Write out every entry exactly; the pictures do not belong in the copy.
====== Given entries ======
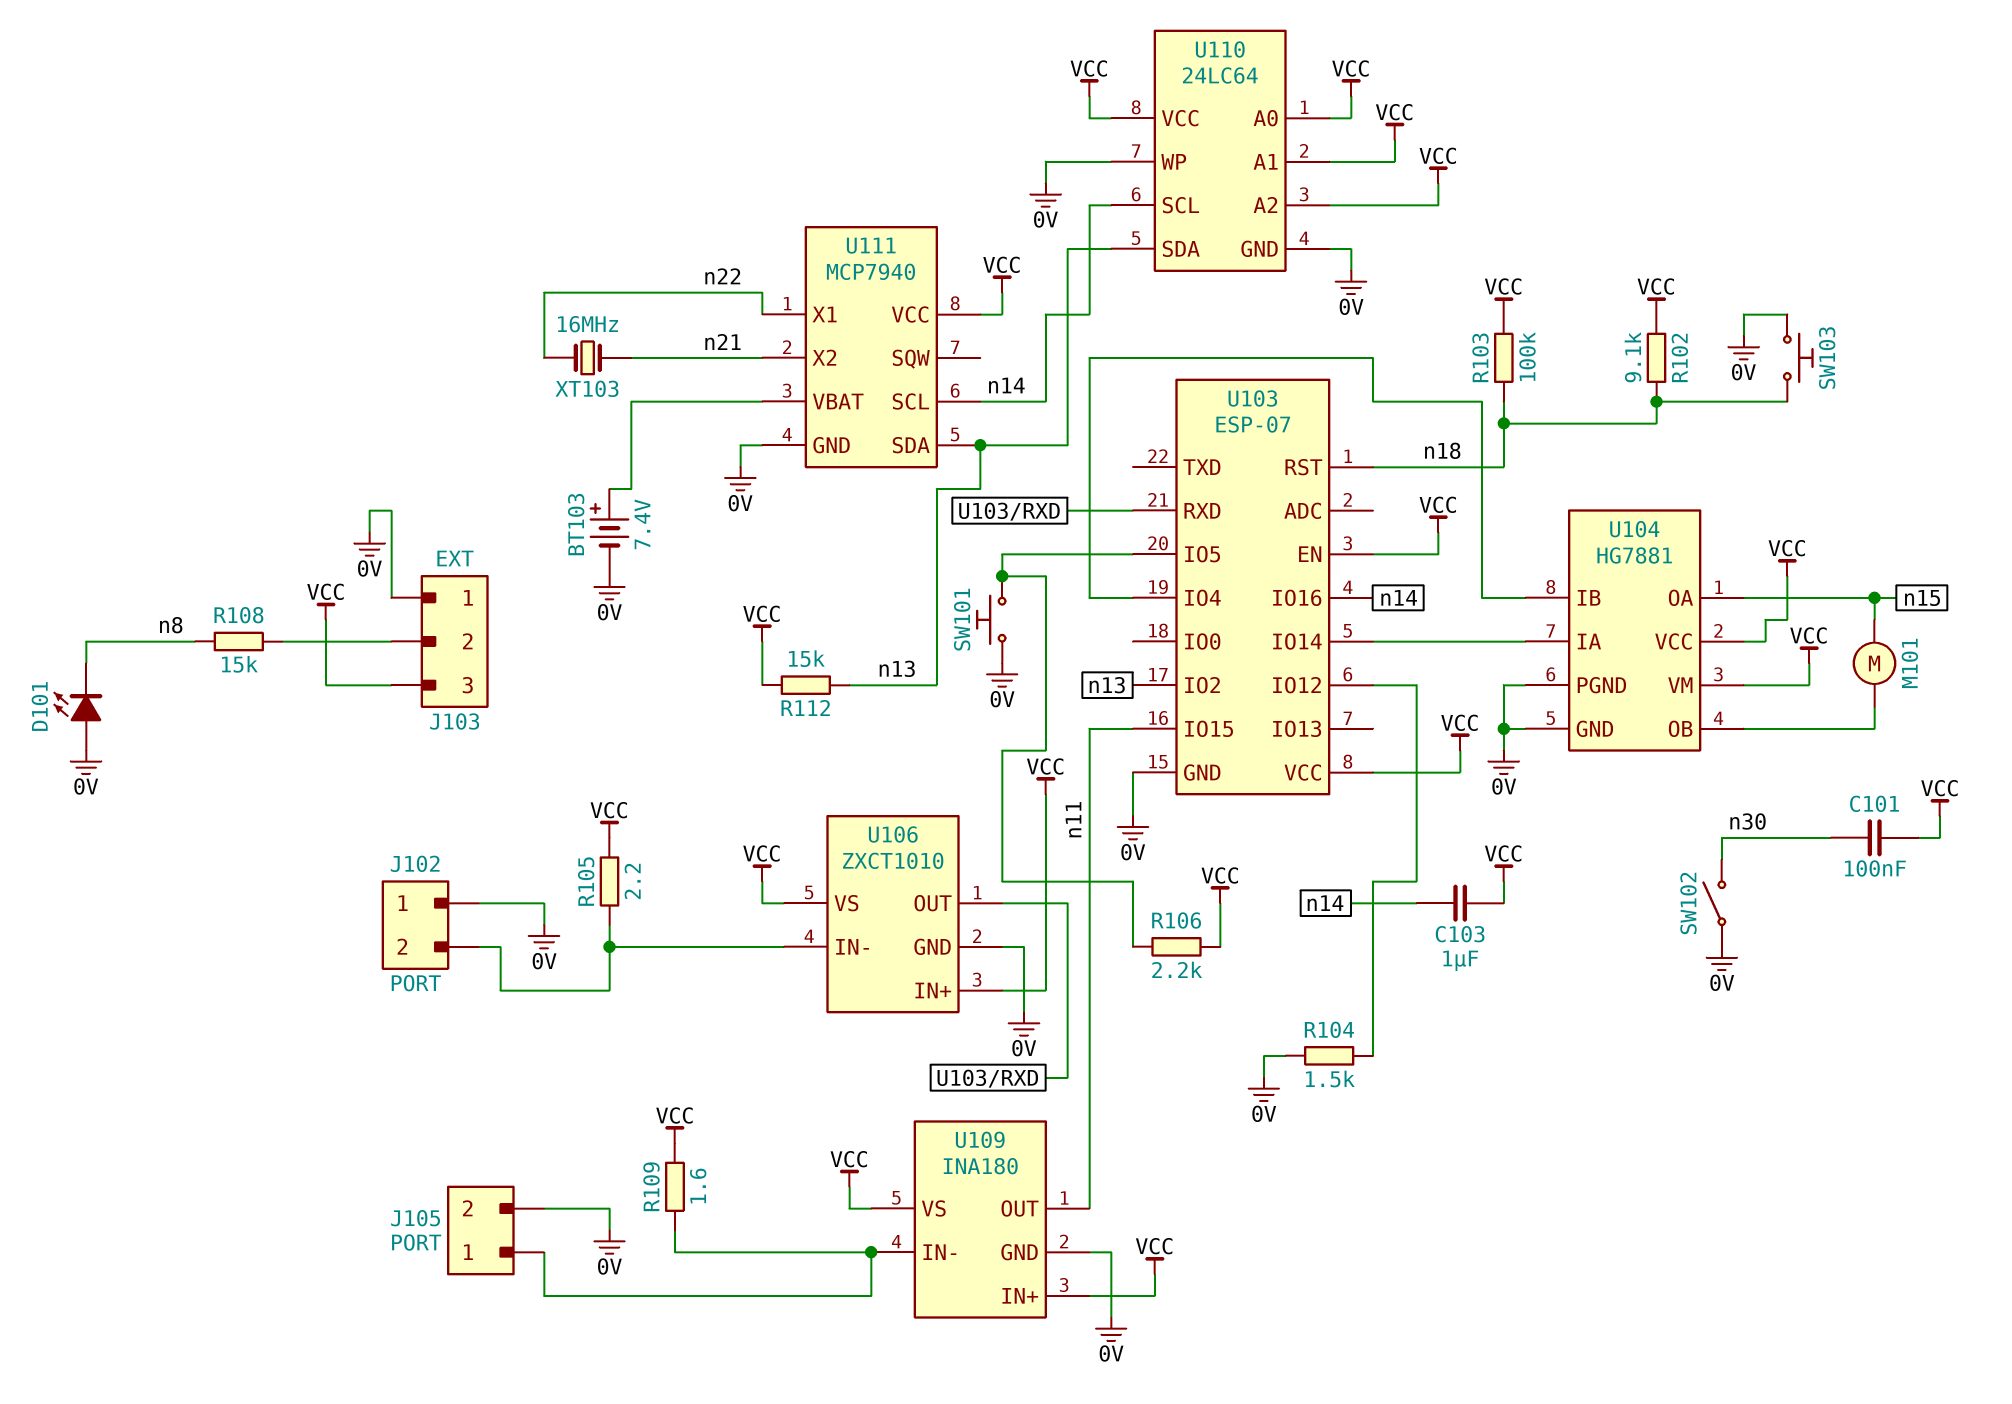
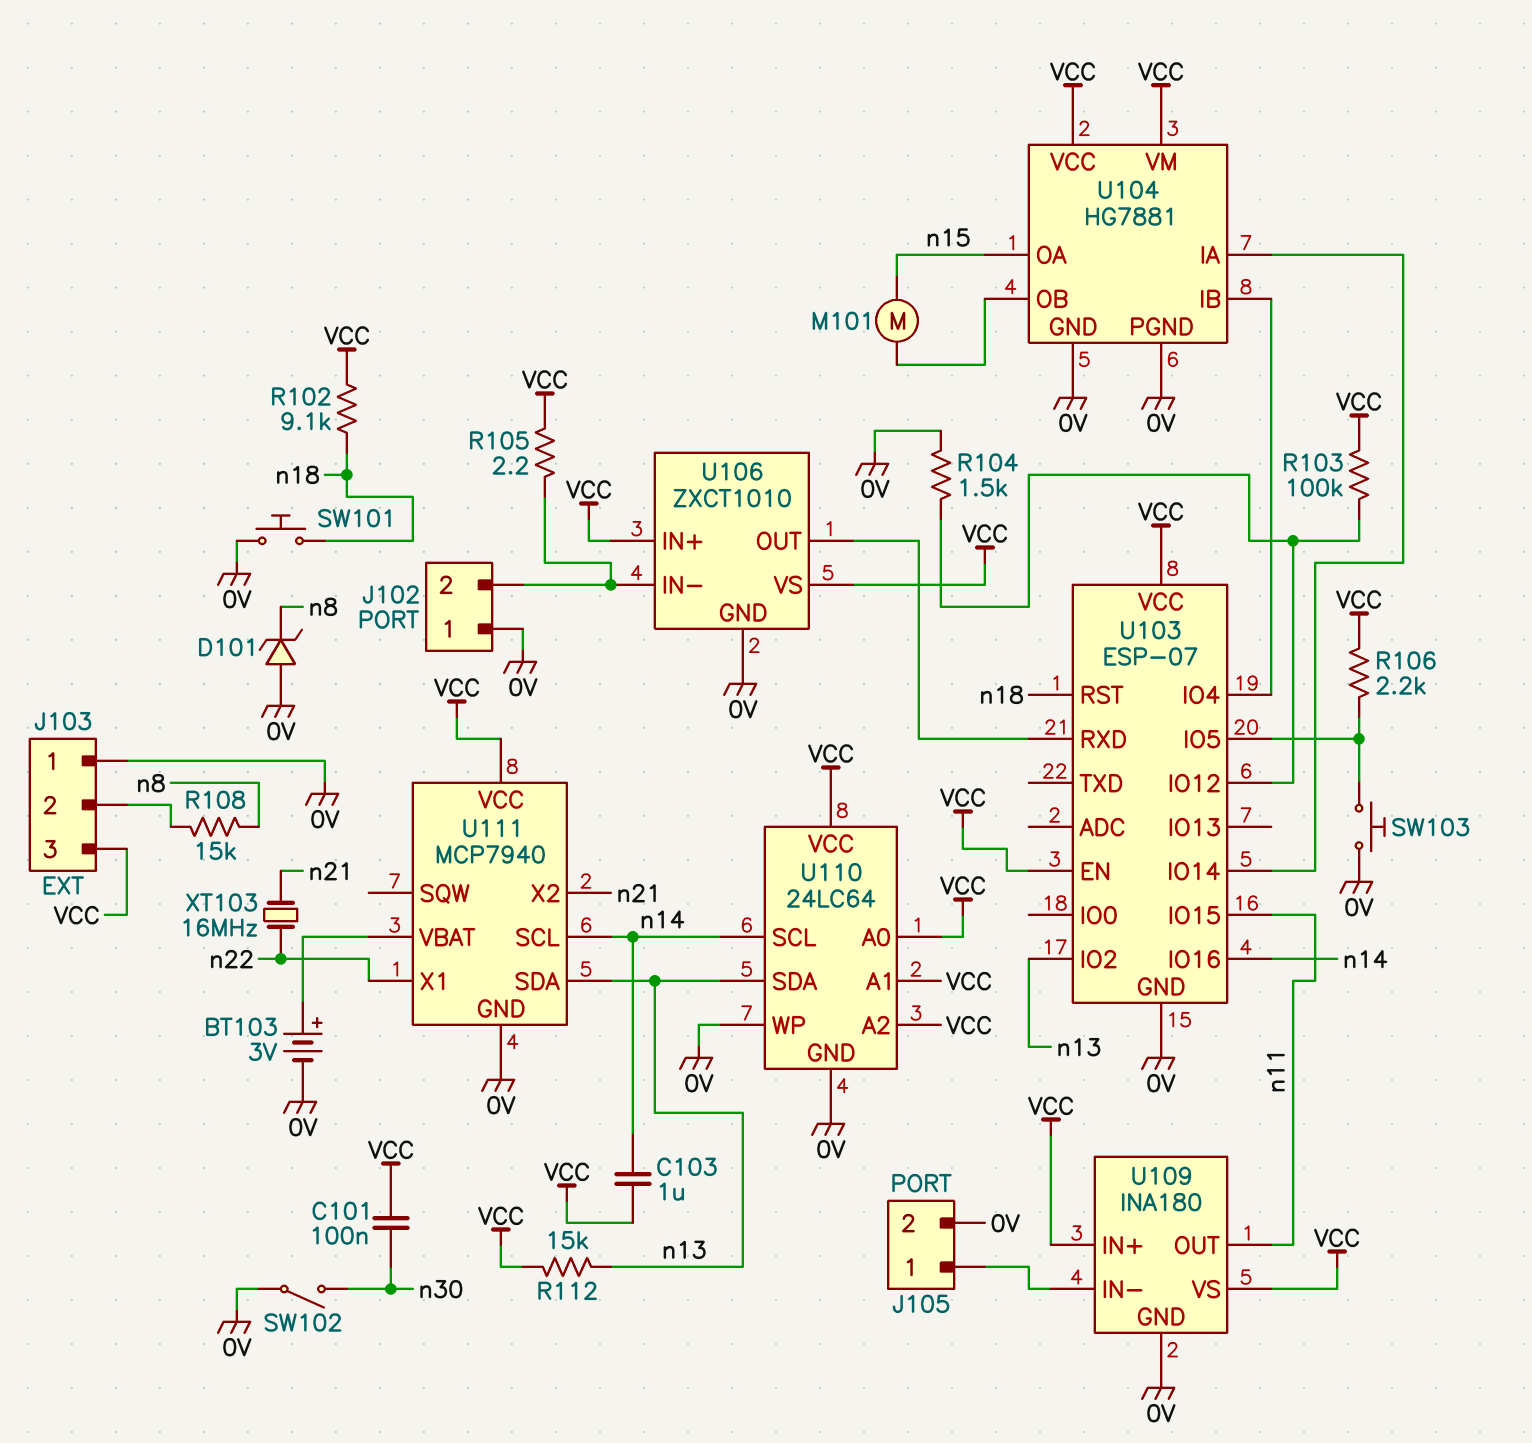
BT103: 7.4V (plus U111/VBAT, minus 0V) -> 3V (plus U111/VBAT, minus 0V)
D101: LED (A 0V, K n8) -> zener (A 0V, K n8)
R103: 100k (VCC, n18) -> 100k (U103/IO12, VCC)
R109: 1.6 (J105/1, VCC) -> none
SW101: button (0V, U103/IO5) -> button (0V, n18)
SW103: button (0V, n18) -> button (0V, U103/IO5)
======
== Result for this exercise ==
BT103: 7.4V (plus U111/VBAT, minus 0V) -> 3V (plus U111/VBAT, minus 0V)
D101: LED (A 0V, K n8) -> zener (A 0V, K n8)
R103: 100k (VCC, n18) -> 100k (U103/IO12, VCC)
R109: 1.6 (J105/1, VCC) -> none
SW101: button (0V, U103/IO5) -> button (0V, n18)
SW103: button (0V, n18) -> button (0V, U103/IO5)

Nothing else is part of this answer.